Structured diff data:
· · · · ·

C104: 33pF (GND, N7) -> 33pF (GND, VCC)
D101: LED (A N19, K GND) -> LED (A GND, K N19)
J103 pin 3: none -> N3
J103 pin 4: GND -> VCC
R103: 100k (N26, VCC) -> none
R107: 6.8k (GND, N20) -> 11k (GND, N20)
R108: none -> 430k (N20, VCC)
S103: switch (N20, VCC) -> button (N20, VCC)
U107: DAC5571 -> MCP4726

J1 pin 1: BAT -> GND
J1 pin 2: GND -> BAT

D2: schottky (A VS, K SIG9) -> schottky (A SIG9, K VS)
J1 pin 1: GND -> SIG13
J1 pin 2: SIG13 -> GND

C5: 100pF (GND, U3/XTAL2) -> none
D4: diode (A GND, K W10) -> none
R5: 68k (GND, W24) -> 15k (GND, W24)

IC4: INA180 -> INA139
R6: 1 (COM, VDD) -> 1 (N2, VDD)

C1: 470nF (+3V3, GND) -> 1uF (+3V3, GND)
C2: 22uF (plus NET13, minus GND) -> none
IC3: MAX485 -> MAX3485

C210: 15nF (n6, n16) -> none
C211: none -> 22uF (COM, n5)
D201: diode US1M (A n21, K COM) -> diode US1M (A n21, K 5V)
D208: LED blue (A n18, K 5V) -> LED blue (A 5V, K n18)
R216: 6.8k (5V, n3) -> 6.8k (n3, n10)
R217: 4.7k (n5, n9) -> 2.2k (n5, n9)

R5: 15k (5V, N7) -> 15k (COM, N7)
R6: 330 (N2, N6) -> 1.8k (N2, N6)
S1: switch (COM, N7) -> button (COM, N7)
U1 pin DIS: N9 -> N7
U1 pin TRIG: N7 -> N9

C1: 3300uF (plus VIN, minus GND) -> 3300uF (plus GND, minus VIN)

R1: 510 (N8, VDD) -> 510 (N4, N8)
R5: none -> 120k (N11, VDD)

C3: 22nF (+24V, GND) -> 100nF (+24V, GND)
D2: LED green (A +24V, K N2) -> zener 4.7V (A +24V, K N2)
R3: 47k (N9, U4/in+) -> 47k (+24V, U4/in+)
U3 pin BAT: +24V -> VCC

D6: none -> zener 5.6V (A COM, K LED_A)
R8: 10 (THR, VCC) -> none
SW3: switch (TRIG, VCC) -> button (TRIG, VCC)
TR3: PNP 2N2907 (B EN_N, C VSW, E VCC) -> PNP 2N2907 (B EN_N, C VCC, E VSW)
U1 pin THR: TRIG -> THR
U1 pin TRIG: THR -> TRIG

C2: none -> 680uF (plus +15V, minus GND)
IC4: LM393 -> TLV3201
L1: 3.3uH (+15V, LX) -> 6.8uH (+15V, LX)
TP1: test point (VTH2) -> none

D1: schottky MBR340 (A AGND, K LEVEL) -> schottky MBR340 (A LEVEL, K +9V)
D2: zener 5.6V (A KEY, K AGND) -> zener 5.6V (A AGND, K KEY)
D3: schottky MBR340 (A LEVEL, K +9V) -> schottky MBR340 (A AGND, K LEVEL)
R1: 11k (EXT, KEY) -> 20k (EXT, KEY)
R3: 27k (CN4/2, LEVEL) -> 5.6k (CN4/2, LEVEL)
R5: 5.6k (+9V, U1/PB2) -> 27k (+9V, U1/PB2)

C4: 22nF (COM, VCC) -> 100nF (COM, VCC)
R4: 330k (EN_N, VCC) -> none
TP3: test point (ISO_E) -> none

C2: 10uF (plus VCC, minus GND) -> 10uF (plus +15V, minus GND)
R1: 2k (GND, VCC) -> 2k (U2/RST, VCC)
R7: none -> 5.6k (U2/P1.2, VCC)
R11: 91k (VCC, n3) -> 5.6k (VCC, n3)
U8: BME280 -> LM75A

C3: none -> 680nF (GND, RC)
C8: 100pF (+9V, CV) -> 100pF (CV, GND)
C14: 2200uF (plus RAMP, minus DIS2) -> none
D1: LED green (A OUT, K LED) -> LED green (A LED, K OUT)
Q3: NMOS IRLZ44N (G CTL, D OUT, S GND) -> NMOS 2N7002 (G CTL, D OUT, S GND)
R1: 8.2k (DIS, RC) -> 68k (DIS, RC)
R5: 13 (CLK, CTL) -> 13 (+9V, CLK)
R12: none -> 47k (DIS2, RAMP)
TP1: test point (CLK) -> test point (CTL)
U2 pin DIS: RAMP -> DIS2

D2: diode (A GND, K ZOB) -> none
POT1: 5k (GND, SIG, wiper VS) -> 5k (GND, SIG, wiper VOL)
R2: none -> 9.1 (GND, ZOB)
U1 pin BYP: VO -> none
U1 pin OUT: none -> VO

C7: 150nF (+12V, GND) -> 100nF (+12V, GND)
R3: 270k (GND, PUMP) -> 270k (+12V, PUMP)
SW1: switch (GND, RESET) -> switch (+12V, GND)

· · · · ·

Nothing may change. Retype all of the entries.

C104: 33pF (GND, N7) -> 33pF (GND, VCC)
D101: LED (A N19, K GND) -> LED (A GND, K N19)
J103 pin 3: none -> N3
J103 pin 4: GND -> VCC
R103: 100k (N26, VCC) -> none
R107: 6.8k (GND, N20) -> 11k (GND, N20)
R108: none -> 430k (N20, VCC)
S103: switch (N20, VCC) -> button (N20, VCC)
U107: DAC5571 -> MCP4726

J1 pin 1: BAT -> GND
J1 pin 2: GND -> BAT

D2: schottky (A VS, K SIG9) -> schottky (A SIG9, K VS)
J1 pin 1: GND -> SIG13
J1 pin 2: SIG13 -> GND

C5: 100pF (GND, U3/XTAL2) -> none
D4: diode (A GND, K W10) -> none
R5: 68k (GND, W24) -> 15k (GND, W24)

IC4: INA180 -> INA139
R6: 1 (COM, VDD) -> 1 (N2, VDD)

C1: 470nF (+3V3, GND) -> 1uF (+3V3, GND)
C2: 22uF (plus NET13, minus GND) -> none
IC3: MAX485 -> MAX3485

C210: 15nF (n6, n16) -> none
C211: none -> 22uF (COM, n5)
D201: diode US1M (A n21, K COM) -> diode US1M (A n21, K 5V)
D208: LED blue (A n18, K 5V) -> LED blue (A 5V, K n18)
R216: 6.8k (5V, n3) -> 6.8k (n3, n10)
R217: 4.7k (n5, n9) -> 2.2k (n5, n9)

R5: 15k (5V, N7) -> 15k (COM, N7)
R6: 330 (N2, N6) -> 1.8k (N2, N6)
S1: switch (COM, N7) -> button (COM, N7)
U1 pin DIS: N9 -> N7
U1 pin TRIG: N7 -> N9

C1: 3300uF (plus VIN, minus GND) -> 3300uF (plus GND, minus VIN)

R1: 510 (N8, VDD) -> 510 (N4, N8)
R5: none -> 120k (N11, VDD)

C3: 22nF (+24V, GND) -> 100nF (+24V, GND)
D2: LED green (A +24V, K N2) -> zener 4.7V (A +24V, K N2)
R3: 47k (N9, U4/in+) -> 47k (+24V, U4/in+)
U3 pin BAT: +24V -> VCC

D6: none -> zener 5.6V (A COM, K LED_A)
R8: 10 (THR, VCC) -> none
SW3: switch (TRIG, VCC) -> button (TRIG, VCC)
TR3: PNP 2N2907 (B EN_N, C VSW, E VCC) -> PNP 2N2907 (B EN_N, C VCC, E VSW)
U1 pin THR: TRIG -> THR
U1 pin TRIG: THR -> TRIG

C2: none -> 680uF (plus +15V, minus GND)
IC4: LM393 -> TLV3201
L1: 3.3uH (+15V, LX) -> 6.8uH (+15V, LX)
TP1: test point (VTH2) -> none

D1: schottky MBR340 (A AGND, K LEVEL) -> schottky MBR340 (A LEVEL, K +9V)
D2: zener 5.6V (A KEY, K AGND) -> zener 5.6V (A AGND, K KEY)
D3: schottky MBR340 (A LEVEL, K +9V) -> schottky MBR340 (A AGND, K LEVEL)
R1: 11k (EXT, KEY) -> 20k (EXT, KEY)
R3: 27k (CN4/2, LEVEL) -> 5.6k (CN4/2, LEVEL)
R5: 5.6k (+9V, U1/PB2) -> 27k (+9V, U1/PB2)

C4: 22nF (COM, VCC) -> 100nF (COM, VCC)
R4: 330k (EN_N, VCC) -> none
TP3: test point (ISO_E) -> none

C2: 10uF (plus VCC, minus GND) -> 10uF (plus +15V, minus GND)
R1: 2k (GND, VCC) -> 2k (U2/RST, VCC)
R7: none -> 5.6k (U2/P1.2, VCC)
R11: 91k (VCC, n3) -> 5.6k (VCC, n3)
U8: BME280 -> LM75A

C3: none -> 680nF (GND, RC)
C8: 100pF (+9V, CV) -> 100pF (CV, GND)
C14: 2200uF (plus RAMP, minus DIS2) -> none
D1: LED green (A OUT, K LED) -> LED green (A LED, K OUT)
Q3: NMOS IRLZ44N (G CTL, D OUT, S GND) -> NMOS 2N7002 (G CTL, D OUT, S GND)
R1: 8.2k (DIS, RC) -> 68k (DIS, RC)
R5: 13 (CLK, CTL) -> 13 (+9V, CLK)
R12: none -> 47k (DIS2, RAMP)
TP1: test point (CLK) -> test point (CTL)
U2 pin DIS: RAMP -> DIS2

D2: diode (A GND, K ZOB) -> none
POT1: 5k (GND, SIG, wiper VS) -> 5k (GND, SIG, wiper VOL)
R2: none -> 9.1 (GND, ZOB)
U1 pin BYP: VO -> none
U1 pin OUT: none -> VO

C7: 150nF (+12V, GND) -> 100nF (+12V, GND)
R3: 270k (GND, PUMP) -> 270k (+12V, PUMP)
SW1: switch (GND, RESET) -> switch (+12V, GND)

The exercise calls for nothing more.